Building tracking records

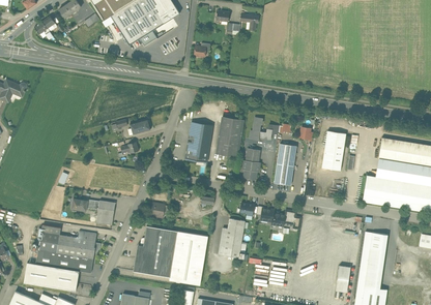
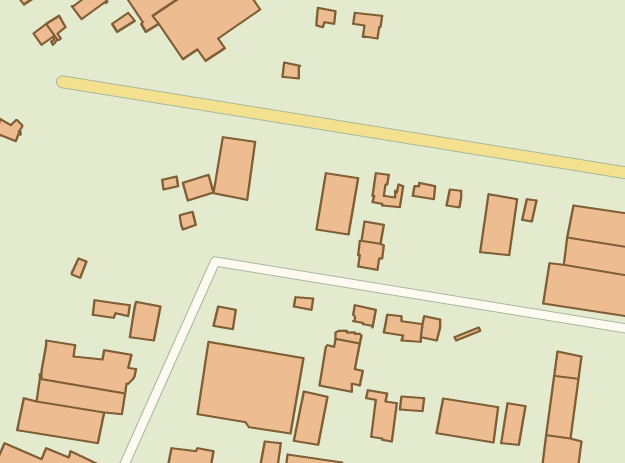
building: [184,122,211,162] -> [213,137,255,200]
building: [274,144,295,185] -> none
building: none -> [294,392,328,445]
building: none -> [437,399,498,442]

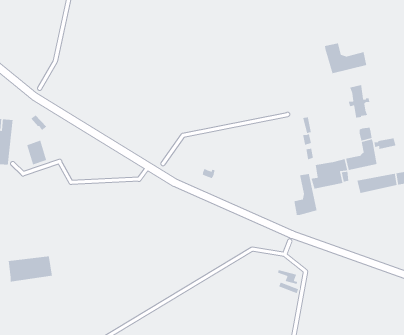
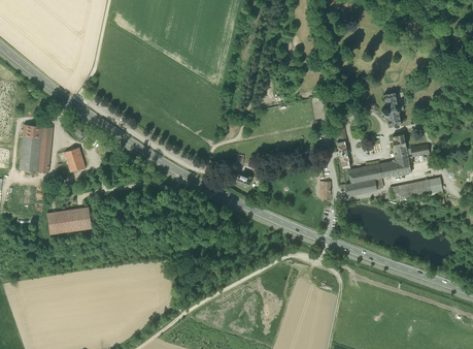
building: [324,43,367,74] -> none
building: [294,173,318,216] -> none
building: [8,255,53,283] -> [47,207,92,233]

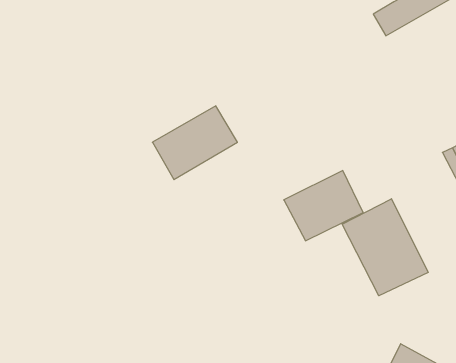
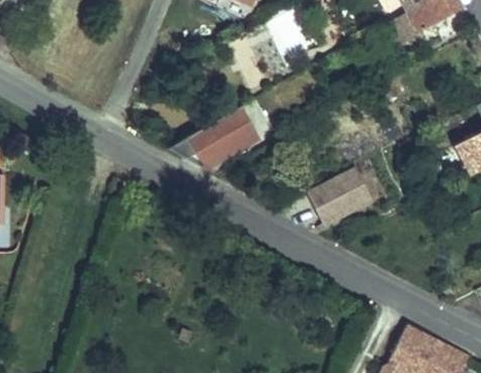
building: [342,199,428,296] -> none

• Problem description:
Output the data exactly as it is, with the pictures dropped.

• Result:
building: [184,122,211,162] -> [213,137,255,200]
building: [274,144,295,185] -> none
building: none -> [294,392,328,445]
building: none -> [437,399,498,442]

building: [324,43,367,74] -> none
building: [294,173,318,216] -> none
building: [8,255,53,283] -> [47,207,92,233]

building: [342,199,428,296] -> none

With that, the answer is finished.